Exercise details.
Only the lines from the one that contains "What objects are" through the final line of the entries should be repeated, exactly as written.

Given information.
-*-
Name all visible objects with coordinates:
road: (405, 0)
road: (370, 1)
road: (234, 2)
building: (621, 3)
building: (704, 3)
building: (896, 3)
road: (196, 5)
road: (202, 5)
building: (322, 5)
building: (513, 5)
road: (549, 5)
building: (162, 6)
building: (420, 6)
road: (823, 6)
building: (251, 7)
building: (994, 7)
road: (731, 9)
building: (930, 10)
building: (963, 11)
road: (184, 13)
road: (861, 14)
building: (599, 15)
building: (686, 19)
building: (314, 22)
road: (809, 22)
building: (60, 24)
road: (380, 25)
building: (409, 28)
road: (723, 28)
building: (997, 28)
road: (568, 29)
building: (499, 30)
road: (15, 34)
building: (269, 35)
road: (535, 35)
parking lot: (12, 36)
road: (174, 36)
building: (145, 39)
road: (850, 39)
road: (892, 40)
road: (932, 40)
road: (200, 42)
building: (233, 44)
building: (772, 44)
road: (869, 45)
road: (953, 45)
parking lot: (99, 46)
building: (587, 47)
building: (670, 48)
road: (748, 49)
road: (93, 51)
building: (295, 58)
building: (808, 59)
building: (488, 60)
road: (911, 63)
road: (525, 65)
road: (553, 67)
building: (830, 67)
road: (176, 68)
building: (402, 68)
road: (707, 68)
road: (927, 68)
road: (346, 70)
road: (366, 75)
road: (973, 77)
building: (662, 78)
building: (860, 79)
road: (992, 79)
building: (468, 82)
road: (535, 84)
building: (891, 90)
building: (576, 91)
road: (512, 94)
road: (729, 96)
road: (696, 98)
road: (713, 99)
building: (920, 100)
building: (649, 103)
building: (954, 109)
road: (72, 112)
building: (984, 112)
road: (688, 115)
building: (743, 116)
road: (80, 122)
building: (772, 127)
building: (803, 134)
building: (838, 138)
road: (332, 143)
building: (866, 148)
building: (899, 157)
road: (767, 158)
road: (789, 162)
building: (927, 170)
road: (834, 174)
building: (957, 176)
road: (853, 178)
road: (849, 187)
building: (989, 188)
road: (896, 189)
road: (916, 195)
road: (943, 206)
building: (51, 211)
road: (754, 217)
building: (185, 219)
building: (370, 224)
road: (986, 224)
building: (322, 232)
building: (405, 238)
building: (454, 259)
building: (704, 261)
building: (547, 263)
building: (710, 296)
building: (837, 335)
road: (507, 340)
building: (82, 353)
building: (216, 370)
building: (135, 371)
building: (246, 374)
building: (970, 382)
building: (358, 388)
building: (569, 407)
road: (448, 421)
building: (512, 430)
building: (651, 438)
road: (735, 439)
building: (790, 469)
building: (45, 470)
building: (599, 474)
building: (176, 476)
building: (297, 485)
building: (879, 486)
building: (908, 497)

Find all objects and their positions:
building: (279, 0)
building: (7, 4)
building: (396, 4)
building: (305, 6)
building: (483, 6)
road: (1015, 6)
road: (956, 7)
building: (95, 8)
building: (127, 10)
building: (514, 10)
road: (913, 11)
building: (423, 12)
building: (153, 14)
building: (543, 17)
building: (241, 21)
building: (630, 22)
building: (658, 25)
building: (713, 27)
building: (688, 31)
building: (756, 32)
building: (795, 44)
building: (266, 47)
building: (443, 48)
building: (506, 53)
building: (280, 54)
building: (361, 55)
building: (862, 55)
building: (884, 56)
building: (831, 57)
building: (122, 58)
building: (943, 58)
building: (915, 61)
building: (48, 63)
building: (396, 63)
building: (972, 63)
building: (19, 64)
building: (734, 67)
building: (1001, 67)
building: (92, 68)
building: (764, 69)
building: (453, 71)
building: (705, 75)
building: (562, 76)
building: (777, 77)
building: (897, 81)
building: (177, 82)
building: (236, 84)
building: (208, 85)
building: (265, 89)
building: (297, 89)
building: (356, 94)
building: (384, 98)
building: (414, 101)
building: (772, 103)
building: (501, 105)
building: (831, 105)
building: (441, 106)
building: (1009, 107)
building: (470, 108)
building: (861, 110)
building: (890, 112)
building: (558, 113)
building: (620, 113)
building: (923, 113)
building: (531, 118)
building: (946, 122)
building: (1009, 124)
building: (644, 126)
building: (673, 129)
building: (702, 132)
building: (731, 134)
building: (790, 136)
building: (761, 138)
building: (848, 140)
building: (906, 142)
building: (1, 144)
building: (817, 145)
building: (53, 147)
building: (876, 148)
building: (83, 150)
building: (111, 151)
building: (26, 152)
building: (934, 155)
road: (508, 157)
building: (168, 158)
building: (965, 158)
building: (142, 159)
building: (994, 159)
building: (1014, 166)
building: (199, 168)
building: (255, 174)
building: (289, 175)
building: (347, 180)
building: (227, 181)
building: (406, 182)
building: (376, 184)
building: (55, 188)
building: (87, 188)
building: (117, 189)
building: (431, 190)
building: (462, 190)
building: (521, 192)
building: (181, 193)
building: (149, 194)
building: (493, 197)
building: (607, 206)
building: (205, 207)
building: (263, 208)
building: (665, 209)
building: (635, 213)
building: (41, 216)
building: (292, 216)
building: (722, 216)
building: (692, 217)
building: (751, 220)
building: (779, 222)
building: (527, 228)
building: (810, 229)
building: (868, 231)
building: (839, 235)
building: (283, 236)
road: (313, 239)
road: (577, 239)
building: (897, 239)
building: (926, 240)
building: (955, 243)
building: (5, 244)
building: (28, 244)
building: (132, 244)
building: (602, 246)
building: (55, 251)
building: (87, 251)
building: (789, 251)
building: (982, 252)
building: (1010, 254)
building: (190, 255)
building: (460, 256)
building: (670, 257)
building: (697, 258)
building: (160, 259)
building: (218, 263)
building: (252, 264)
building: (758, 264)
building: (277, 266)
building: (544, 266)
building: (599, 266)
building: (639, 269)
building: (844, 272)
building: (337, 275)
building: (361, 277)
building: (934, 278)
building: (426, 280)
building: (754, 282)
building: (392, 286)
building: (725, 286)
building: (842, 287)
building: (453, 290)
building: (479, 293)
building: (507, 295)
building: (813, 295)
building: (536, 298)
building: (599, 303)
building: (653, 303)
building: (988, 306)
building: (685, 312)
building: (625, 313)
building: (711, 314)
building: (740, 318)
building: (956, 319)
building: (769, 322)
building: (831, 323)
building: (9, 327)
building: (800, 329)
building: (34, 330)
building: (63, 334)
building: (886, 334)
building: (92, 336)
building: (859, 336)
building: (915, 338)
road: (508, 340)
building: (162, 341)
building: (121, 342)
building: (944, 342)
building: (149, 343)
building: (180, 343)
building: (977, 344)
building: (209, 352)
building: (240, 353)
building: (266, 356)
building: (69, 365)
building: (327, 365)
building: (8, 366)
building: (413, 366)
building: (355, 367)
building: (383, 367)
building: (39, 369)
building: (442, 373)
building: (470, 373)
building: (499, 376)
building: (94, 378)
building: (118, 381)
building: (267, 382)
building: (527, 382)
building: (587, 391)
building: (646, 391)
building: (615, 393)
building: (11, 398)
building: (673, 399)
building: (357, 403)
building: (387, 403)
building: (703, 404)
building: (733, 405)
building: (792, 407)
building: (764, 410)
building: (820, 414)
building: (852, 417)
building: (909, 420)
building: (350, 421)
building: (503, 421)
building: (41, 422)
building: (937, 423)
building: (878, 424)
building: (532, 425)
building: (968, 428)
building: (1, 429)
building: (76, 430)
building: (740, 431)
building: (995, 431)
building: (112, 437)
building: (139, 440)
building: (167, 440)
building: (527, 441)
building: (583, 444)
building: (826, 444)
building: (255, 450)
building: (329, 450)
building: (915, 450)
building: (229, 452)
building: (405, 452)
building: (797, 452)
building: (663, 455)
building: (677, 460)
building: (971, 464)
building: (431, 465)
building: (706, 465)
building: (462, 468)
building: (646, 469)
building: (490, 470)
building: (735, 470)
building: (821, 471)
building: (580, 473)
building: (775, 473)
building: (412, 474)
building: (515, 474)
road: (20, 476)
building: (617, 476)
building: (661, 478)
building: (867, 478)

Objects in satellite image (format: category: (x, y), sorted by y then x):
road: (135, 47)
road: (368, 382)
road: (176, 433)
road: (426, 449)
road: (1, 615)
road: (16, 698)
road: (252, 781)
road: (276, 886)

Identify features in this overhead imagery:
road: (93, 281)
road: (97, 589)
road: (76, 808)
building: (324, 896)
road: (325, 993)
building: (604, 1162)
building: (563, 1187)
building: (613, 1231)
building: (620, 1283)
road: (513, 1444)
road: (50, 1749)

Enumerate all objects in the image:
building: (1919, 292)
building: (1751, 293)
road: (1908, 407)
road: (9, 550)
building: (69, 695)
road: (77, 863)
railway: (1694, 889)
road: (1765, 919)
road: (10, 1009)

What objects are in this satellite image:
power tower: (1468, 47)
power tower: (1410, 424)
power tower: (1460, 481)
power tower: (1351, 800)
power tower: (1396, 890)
-*-
Worked solution.
What objects are in this satellite image:
power tower: (1468, 47)
power tower: (1410, 424)
power tower: (1460, 481)
power tower: (1351, 800)
power tower: (1396, 890)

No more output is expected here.